Aim of the exercise
Every record that follows should be written out word for word; the pictures stay out.

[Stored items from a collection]
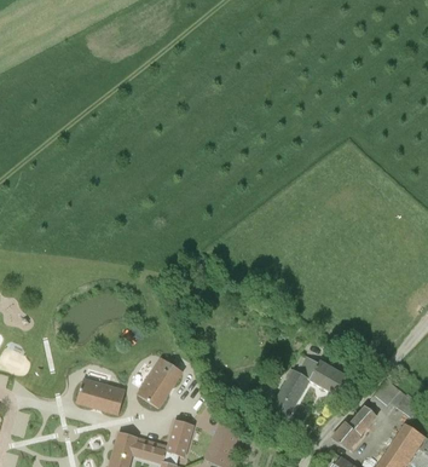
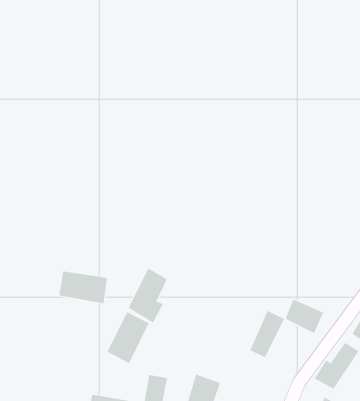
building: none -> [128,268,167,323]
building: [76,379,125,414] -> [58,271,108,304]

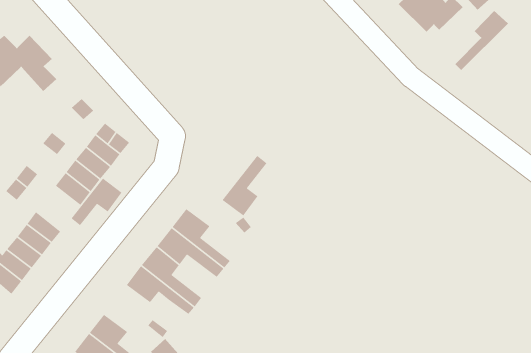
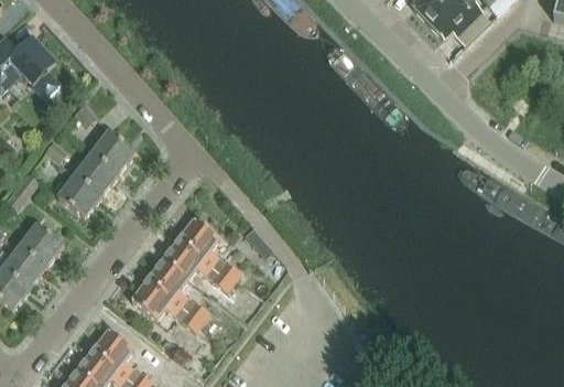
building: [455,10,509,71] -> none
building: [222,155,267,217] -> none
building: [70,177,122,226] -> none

Response to the exercise
building: none -> [128,268,167,323]
building: [76,379,125,414] -> [58,271,108,304]

building: [455,10,509,71] -> none
building: [222,155,267,217] -> none
building: [70,177,122,226] -> none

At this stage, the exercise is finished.